Your goal:
Find the line with "(125, 527) = (84, 312): white" and the line with "(534, 335) = (458, 270): turquoise" in the entries below; output exactly those two lines, every line between them, and no others.

Available data:
- Opening Delimiter -
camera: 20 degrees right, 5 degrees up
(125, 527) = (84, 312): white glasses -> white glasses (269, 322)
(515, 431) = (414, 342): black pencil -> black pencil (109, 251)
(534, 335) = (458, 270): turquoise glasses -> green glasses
- Closing Delimiter -
- Opening Delimiter -
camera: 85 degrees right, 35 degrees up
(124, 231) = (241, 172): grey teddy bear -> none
- Closing Delimiter -
- Opening Delimiter -
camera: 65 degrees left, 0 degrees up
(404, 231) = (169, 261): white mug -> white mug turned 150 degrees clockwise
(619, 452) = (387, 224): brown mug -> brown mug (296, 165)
- Closing Delimiter -
Answer box:
(125, 527) = (84, 312): white glasses -> white glasses (269, 322)
(515, 431) = (414, 342): black pencil -> black pencil (109, 251)
(534, 335) = (458, 270): turquoise glasses -> green glasses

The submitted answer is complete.